DATASET EXTRACT ->
======

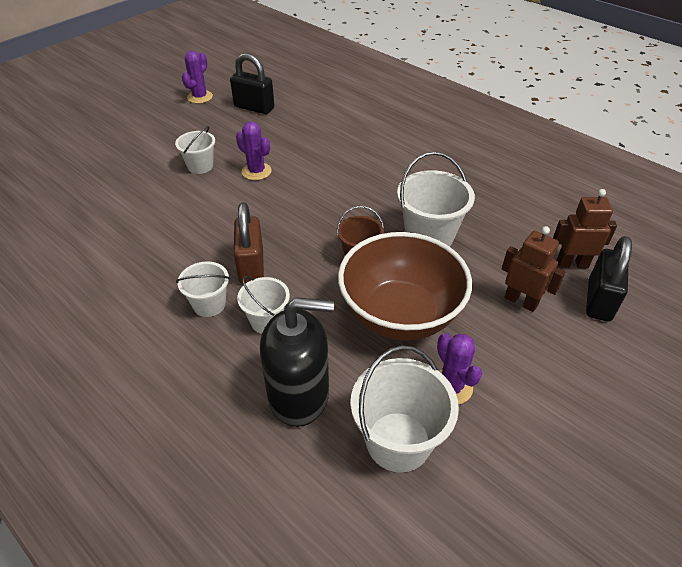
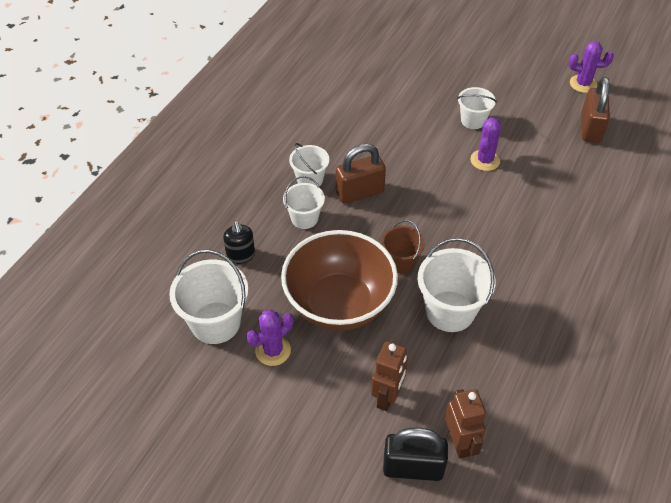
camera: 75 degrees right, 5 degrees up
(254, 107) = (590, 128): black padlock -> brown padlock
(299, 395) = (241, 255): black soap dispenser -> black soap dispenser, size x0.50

======

EXERCISE DETAILS -> In the listing above, find every line with the word "black" and copy it.

WRITTEN RESPONSE ->
(254, 107) = (590, 128): black padlock -> brown padlock
(299, 395) = (241, 255): black soap dispenser -> black soap dispenser, size x0.50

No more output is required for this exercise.